++++ DATASET RECORDS
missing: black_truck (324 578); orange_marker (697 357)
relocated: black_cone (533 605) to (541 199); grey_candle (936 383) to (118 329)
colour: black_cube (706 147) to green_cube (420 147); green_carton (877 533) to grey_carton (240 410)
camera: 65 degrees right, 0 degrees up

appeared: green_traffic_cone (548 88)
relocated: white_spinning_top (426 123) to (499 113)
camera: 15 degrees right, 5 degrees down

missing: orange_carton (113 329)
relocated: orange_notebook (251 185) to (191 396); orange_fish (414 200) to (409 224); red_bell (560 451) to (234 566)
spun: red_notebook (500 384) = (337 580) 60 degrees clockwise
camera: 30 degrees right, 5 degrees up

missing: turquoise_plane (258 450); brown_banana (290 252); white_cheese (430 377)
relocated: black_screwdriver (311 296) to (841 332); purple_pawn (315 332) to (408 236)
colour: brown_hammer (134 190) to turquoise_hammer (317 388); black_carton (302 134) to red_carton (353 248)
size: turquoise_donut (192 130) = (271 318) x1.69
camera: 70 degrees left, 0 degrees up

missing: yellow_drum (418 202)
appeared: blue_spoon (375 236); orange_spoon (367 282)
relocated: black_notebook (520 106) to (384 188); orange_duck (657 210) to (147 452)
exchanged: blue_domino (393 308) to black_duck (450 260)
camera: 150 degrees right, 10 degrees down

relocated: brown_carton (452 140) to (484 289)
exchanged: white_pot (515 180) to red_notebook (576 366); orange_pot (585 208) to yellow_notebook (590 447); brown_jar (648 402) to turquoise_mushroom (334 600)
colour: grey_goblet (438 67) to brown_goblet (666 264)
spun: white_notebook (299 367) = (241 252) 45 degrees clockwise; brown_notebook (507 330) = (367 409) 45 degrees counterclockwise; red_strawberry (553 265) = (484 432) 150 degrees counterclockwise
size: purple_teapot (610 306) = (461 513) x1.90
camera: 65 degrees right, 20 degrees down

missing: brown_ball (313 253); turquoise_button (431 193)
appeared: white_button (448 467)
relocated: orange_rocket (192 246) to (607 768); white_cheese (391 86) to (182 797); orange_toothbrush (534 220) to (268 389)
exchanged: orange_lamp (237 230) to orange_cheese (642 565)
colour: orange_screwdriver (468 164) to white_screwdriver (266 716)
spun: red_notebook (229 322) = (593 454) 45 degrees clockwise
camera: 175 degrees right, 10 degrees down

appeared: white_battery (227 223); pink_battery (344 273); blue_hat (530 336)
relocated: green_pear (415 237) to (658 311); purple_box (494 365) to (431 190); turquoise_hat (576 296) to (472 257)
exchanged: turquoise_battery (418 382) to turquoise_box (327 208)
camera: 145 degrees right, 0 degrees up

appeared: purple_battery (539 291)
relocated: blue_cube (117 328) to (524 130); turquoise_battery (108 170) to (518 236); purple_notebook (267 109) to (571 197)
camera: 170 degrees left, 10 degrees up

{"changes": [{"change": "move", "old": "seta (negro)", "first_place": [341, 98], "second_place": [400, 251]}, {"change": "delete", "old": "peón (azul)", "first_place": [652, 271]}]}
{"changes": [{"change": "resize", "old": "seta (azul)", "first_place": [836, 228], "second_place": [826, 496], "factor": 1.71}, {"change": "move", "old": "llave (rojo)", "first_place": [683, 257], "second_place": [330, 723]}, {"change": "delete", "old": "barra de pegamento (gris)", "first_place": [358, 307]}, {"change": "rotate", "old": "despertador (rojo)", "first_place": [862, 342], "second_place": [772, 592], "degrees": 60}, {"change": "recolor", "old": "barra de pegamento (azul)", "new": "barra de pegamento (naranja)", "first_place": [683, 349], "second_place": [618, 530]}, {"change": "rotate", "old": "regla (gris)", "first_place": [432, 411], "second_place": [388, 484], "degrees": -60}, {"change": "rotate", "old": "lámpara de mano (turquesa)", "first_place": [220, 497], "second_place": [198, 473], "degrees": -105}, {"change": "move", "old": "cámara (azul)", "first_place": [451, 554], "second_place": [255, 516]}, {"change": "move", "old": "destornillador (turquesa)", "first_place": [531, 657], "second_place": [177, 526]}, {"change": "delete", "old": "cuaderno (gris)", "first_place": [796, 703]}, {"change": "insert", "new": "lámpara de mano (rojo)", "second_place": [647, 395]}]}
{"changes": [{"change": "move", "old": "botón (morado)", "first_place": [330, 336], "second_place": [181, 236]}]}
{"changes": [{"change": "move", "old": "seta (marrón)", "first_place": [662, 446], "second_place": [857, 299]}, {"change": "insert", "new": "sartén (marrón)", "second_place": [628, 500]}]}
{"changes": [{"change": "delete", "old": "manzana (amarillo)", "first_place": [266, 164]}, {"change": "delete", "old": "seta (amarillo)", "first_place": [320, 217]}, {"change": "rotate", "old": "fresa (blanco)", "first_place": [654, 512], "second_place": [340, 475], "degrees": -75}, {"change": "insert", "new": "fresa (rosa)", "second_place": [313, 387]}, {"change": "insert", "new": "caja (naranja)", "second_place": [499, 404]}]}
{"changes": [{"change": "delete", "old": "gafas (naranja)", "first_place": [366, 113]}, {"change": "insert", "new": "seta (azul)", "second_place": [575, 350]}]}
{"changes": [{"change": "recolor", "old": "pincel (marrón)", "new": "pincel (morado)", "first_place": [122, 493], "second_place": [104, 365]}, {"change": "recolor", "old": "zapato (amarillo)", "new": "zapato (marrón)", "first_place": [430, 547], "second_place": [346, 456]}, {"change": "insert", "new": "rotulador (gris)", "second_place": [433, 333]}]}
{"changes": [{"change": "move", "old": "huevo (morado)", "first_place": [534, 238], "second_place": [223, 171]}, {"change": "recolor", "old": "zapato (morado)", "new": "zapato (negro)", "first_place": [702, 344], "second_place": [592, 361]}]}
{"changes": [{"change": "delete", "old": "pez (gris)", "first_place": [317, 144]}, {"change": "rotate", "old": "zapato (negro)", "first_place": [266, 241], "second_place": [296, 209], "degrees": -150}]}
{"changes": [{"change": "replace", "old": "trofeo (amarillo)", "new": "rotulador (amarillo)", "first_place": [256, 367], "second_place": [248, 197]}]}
++++++++
◆ **EXERCISE DIRECTIONS**
Exact duplication is required for the lines above, from the line that contains "colour: grey_goblet (438" to the line that contains "size: purple_teapot (610", inclusive; omit all others.

◆ **REPLY**
colour: grey_goblet (438 67) to brown_goblet (666 264)
spun: white_notebook (299 367) = (241 252) 45 degrees clockwise; brown_notebook (507 330) = (367 409) 45 degrees counterclockwise; red_strawberry (553 265) = (484 432) 150 degrees counterclockwise
size: purple_teapot (610 306) = (461 513) x1.90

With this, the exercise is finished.